## [Stated task]
Reproduce the records below verbatim, from their first line through the line that contains "cyan semicircle at", and nothing more.

## [Records for this exercise]
-- Start --

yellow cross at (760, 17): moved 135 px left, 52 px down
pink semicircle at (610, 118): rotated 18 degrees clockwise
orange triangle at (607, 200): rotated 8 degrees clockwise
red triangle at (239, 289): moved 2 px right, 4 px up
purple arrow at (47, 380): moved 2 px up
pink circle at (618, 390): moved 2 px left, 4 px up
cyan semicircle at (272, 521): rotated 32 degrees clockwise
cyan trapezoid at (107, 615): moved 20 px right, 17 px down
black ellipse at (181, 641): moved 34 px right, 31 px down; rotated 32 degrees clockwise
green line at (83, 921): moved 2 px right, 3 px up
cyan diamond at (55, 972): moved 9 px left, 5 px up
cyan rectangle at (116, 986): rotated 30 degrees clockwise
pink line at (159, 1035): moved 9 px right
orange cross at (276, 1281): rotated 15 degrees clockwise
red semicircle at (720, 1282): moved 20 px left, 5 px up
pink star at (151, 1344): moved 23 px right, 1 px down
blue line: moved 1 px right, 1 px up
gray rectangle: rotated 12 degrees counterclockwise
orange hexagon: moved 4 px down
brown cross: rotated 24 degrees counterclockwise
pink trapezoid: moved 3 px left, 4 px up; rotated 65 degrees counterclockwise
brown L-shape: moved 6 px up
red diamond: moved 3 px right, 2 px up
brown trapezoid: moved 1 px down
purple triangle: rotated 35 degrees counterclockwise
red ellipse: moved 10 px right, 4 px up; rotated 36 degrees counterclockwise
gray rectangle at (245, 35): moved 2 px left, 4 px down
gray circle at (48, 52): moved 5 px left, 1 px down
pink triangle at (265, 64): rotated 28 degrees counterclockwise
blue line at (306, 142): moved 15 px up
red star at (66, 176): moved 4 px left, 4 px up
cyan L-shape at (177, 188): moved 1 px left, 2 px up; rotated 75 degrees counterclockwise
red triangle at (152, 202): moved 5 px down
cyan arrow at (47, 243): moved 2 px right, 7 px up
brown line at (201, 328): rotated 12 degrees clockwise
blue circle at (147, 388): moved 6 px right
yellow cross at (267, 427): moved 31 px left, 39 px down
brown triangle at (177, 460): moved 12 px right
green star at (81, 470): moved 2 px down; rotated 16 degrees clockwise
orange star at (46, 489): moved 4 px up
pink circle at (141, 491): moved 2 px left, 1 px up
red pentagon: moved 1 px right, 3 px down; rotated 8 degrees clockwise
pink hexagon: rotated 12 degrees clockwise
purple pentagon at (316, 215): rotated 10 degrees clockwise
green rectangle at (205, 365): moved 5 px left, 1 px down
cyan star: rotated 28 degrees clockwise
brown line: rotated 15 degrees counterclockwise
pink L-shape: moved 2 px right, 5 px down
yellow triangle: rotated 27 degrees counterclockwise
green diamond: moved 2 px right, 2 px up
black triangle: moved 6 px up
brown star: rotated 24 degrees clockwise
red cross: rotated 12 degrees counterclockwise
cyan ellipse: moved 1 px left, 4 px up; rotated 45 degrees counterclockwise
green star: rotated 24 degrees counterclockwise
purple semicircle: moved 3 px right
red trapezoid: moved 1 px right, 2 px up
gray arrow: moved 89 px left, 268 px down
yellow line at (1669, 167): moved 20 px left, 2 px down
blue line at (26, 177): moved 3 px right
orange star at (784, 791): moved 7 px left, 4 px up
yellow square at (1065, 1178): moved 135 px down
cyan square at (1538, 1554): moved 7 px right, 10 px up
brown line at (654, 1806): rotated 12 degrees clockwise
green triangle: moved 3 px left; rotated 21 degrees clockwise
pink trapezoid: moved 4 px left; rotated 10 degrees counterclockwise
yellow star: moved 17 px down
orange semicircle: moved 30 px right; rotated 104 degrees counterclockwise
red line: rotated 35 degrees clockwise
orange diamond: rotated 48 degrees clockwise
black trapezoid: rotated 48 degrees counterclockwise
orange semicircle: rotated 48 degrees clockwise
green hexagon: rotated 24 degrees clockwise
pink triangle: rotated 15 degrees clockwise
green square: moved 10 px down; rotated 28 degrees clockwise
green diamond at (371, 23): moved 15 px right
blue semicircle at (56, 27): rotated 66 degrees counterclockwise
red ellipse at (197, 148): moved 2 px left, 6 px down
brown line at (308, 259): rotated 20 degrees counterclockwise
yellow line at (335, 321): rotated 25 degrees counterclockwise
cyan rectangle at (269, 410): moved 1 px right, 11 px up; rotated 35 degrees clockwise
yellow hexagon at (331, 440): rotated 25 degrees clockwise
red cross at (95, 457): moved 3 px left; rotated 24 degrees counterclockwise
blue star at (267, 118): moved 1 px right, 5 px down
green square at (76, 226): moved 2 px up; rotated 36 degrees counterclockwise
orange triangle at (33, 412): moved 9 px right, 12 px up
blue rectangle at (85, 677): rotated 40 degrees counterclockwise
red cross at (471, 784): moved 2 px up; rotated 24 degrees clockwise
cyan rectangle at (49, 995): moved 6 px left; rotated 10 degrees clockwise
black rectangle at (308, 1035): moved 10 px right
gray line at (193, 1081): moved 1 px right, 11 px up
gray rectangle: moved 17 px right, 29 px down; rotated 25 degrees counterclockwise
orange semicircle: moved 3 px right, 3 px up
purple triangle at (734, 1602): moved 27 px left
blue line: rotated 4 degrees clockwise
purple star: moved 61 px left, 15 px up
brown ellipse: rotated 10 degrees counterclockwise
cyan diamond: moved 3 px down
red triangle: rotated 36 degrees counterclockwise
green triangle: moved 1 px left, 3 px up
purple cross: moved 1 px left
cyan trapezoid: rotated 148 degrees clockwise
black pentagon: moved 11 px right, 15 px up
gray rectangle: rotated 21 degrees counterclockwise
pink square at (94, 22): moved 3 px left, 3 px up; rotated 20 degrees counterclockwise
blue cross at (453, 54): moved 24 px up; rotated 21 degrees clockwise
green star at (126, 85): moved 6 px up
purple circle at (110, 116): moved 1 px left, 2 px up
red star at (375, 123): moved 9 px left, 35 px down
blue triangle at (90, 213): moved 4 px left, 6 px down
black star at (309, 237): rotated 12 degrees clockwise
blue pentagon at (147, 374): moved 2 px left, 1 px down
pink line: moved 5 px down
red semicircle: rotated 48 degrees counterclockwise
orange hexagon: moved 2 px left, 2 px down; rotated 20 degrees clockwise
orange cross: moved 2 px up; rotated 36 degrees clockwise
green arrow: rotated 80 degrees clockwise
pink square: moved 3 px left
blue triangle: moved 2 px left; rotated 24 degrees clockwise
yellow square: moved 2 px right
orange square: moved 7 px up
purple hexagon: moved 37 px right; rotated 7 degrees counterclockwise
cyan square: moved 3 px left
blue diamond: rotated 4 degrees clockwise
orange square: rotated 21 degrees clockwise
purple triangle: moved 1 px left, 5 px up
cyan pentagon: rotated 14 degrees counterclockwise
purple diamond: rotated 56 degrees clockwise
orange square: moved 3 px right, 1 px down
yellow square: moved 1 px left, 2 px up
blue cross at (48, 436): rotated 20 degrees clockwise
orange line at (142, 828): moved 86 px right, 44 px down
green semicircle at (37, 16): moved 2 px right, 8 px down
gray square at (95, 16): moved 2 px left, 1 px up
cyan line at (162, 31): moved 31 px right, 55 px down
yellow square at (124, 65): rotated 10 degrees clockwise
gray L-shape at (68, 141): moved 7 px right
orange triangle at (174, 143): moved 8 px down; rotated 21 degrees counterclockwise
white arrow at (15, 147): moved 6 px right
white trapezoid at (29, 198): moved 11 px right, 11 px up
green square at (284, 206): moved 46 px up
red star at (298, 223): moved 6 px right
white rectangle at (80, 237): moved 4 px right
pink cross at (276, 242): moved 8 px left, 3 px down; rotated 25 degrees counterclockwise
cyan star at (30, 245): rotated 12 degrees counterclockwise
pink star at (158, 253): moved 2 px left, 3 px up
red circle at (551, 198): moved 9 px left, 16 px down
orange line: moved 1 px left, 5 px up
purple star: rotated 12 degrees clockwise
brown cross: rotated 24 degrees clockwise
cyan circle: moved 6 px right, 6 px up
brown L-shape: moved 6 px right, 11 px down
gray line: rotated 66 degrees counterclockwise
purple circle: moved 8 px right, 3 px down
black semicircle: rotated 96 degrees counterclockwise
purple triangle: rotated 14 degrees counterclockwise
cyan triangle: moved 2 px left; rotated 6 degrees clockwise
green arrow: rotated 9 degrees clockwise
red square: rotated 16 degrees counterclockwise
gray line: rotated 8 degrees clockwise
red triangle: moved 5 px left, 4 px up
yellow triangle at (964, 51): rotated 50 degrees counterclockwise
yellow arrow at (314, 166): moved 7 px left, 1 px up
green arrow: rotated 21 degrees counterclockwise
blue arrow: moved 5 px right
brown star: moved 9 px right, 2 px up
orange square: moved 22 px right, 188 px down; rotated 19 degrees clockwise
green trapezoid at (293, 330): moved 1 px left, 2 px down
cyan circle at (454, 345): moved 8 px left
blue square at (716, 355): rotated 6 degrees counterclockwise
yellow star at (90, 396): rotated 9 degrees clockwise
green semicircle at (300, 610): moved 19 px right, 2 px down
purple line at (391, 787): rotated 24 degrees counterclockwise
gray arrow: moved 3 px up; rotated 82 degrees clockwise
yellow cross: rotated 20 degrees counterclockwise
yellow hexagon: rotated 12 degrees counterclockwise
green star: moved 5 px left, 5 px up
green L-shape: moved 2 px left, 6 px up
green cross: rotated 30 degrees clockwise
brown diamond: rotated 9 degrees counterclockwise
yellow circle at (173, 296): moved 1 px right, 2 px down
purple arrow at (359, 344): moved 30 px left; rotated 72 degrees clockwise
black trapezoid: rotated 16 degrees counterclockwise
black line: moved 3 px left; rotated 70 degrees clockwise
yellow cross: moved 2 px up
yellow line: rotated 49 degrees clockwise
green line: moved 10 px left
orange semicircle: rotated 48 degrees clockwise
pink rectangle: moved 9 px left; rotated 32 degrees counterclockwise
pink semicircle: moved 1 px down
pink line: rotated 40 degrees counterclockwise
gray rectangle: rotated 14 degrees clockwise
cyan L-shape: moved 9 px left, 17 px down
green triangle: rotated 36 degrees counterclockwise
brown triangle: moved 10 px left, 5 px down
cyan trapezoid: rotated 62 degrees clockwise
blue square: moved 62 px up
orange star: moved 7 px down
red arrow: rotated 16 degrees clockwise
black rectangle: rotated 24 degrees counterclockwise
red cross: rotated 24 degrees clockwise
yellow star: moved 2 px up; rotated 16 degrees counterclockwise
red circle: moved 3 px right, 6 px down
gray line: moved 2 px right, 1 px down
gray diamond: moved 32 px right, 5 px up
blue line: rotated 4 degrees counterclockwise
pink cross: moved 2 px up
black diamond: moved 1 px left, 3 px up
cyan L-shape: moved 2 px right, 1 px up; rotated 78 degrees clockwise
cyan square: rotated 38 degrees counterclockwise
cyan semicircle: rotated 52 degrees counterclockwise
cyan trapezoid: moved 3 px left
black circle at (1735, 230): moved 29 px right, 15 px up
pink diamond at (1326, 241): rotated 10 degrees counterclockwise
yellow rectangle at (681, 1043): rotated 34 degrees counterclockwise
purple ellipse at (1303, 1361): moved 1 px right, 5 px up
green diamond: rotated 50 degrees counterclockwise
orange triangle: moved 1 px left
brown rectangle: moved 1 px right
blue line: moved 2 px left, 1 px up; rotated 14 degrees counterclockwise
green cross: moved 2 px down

-- End --

## [Exercise response]
yellow cross at (760, 17): moved 135 px left, 52 px down
pink semicircle at (610, 118): rotated 18 degrees clockwise
orange triangle at (607, 200): rotated 8 degrees clockwise
red triangle at (239, 289): moved 2 px right, 4 px up
purple arrow at (47, 380): moved 2 px up
pink circle at (618, 390): moved 2 px left, 4 px up
cyan semicircle at (272, 521): rotated 32 degrees clockwise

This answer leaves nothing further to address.